→ **Data records**:
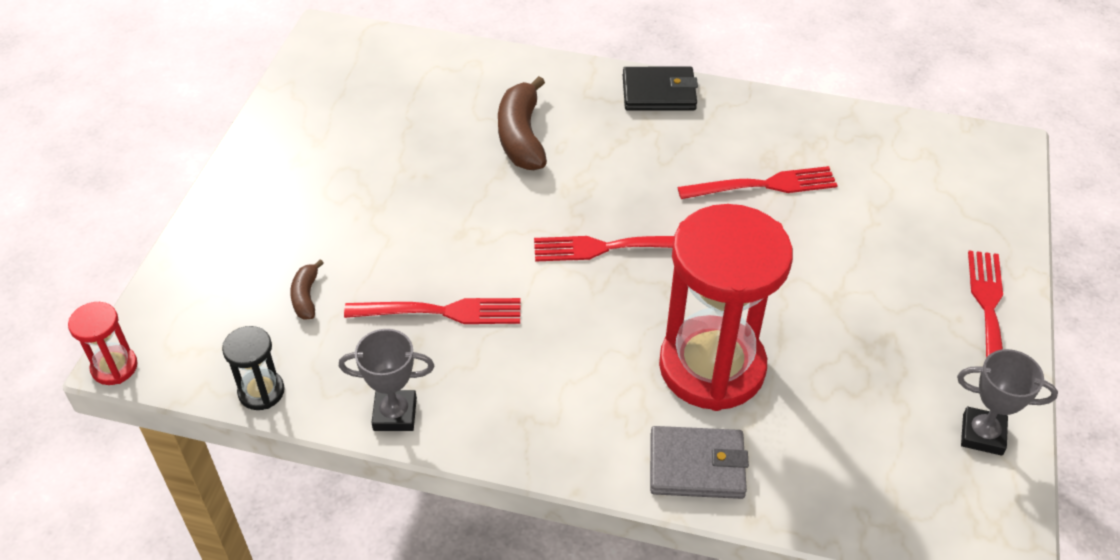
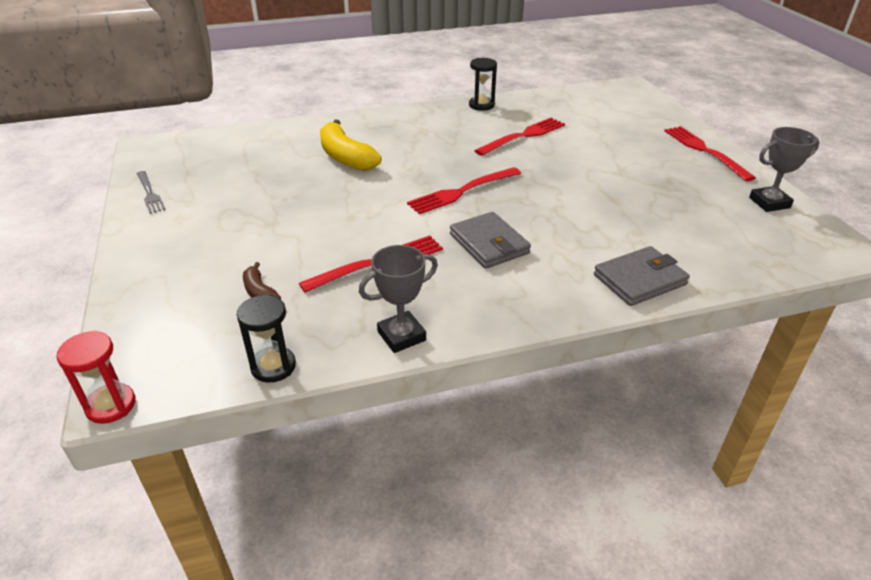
camera: 30 degrees left, 10 degrees down
(288, 113) = (150, 194): none -> grey fork
(521, 136) = (345, 157): brown banana -> yellow banana
(575, 338) = (489, 244): none -> grey wallet
(659, 93) = (415, 114): black wallet -> none
(712, 367) = (590, 227): red hourglass -> none
(757, 107) = (481, 105): none -> black hourglass

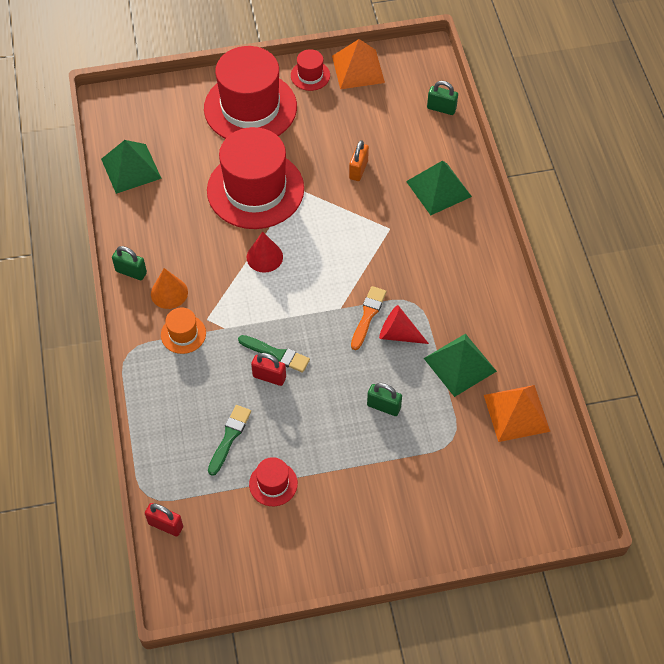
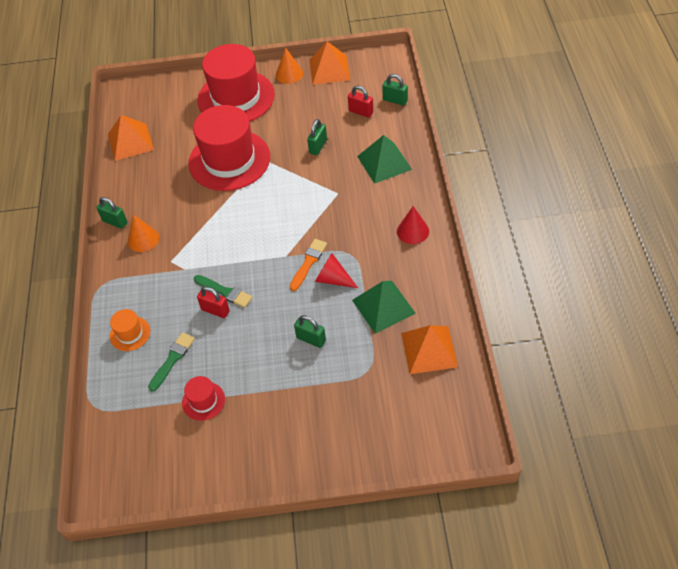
camera: 10 degrees right, 5 degrees down
(131, 168) = (130, 142): green pyramid -> orange pyramid
(165, 525) = (103, 432): red padlock -> red padlock (361, 112)
(183, 334) = (149, 273): orange hat -> orange hat (130, 333)
(264, 257) = (228, 213): red cone -> red cone (412, 231)
(310, 75) = (289, 74): red hat -> orange cone
(358, 170) = (318, 146): orange padlock -> green padlock

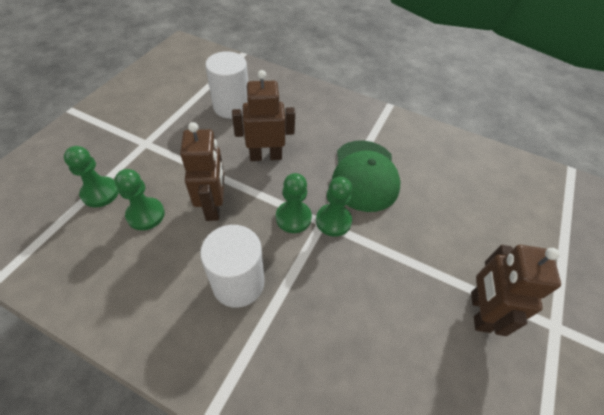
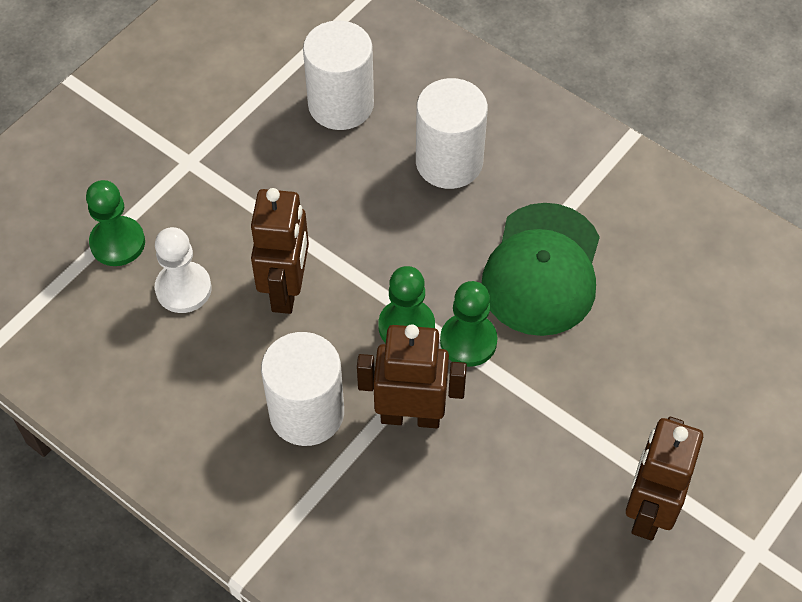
camera: 15 degrees right, 5 degrees up
(145, 215) = (183, 289): green pawn -> white pawn
(265, 156) = (383, 211): brown robot -> brown robot (410, 416)
(297, 127) = (449, 162): none -> white cylinder

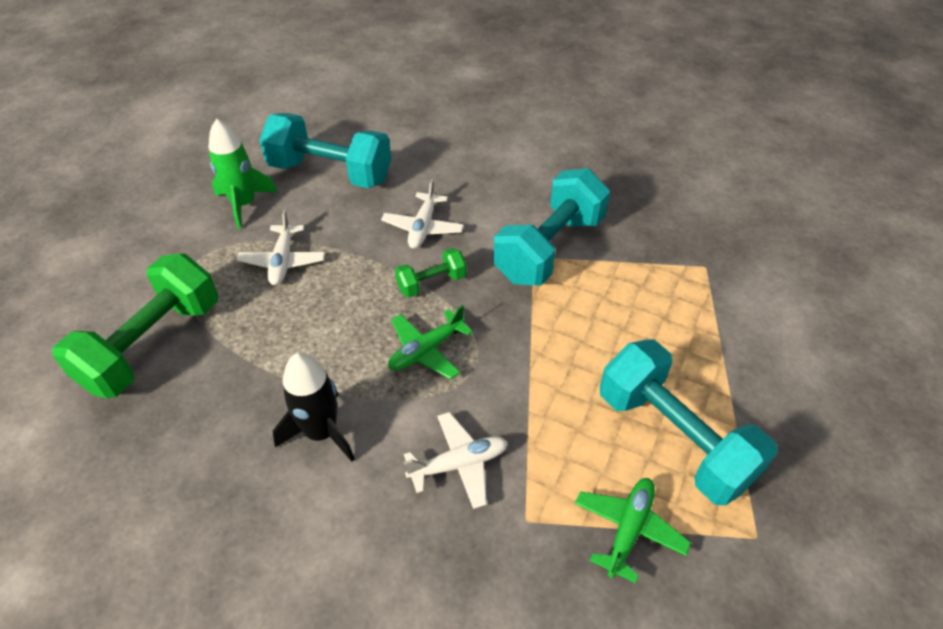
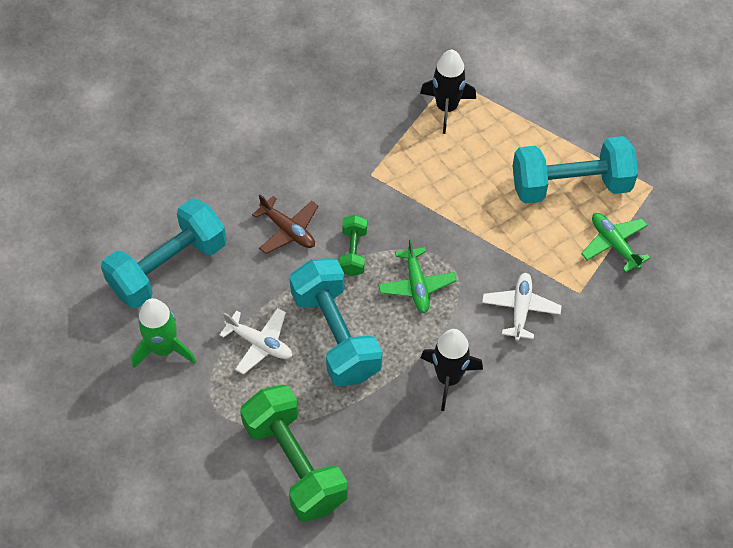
camera: 60 degrees left, 10 degrees up
(423, 228) = (288, 230): white plane -> brown plane
(549, 249) = (369, 160): turquoise dumbbell -> turquoise dumbbell (336, 335)
(667, 279) = (446, 108): none -> black rocket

→ **What to work on**:
In your copy of the records above, include every line exactly but no pictures.

→ **Answer box**:
camera: 30 degrees left, 10 degrees down
(288, 113) = (150, 194): none -> grey fork
(521, 136) = (345, 157): brown banana -> yellow banana
(575, 338) = (489, 244): none -> grey wallet
(659, 93) = (415, 114): black wallet -> none
(712, 367) = (590, 227): red hourglass -> none
(757, 107) = (481, 105): none -> black hourglass

camera: 10 degrees right, 5 degrees down
(131, 168) = (130, 142): green pyramid -> orange pyramid
(165, 525) = (103, 432): red padlock -> red padlock (361, 112)
(183, 334) = (149, 273): orange hat -> orange hat (130, 333)
(264, 257) = (228, 213): red cone -> red cone (412, 231)
(310, 75) = (289, 74): red hat -> orange cone
(358, 170) = (318, 146): orange padlock -> green padlock

camera: 15 degrees right, 5 degrees up
(145, 215) = (183, 289): green pawn -> white pawn
(265, 156) = (383, 211): brown robot -> brown robot (410, 416)
(297, 127) = (449, 162): none -> white cylinder

camera: 60 degrees left, 10 degrees up
(423, 228) = (288, 230): white plane -> brown plane
(549, 249) = (369, 160): turquoise dumbbell -> turquoise dumbbell (336, 335)
(667, 279) = (446, 108): none -> black rocket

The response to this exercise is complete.